> _Problem to work on_
Retrieve all lines below that have the string "brown".
Data to use Block Start
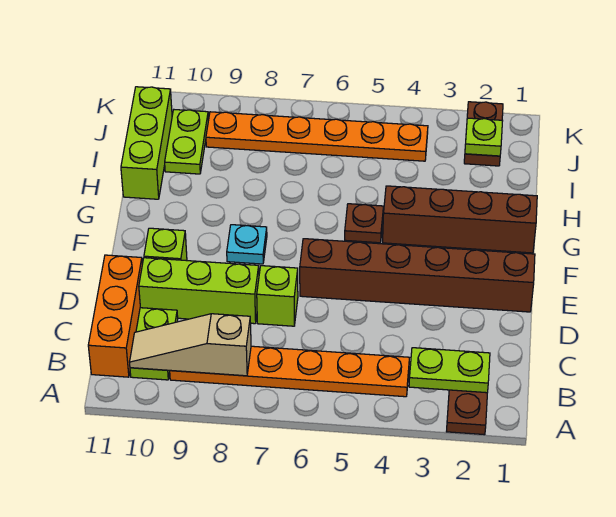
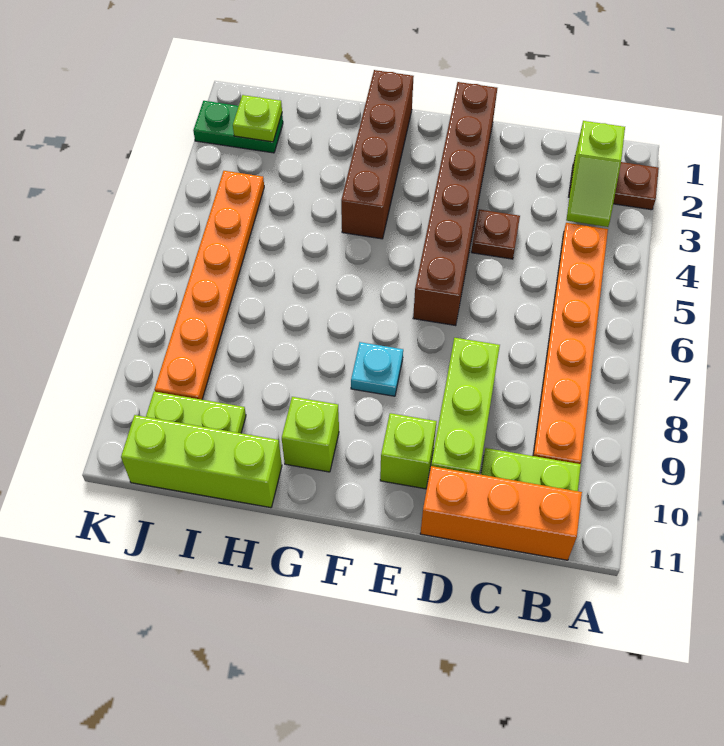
lime plate B2:B3 level 2 -> lime slope B2:B3 level 2 top 2
tan slope B8:B10 level 2 top 8 -> none
lime brick D7 level 1 -> lime brick G10 level 1
brown plate G5 level 1 -> brown plate D4 level 1
brown plate J2:K2 level 1 -> green plate J2:K2 level 1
Data to use Block End
> _Finished task_
brown plate G5 level 1 -> brown plate D4 level 1
brown plate J2:K2 level 1 -> green plate J2:K2 level 1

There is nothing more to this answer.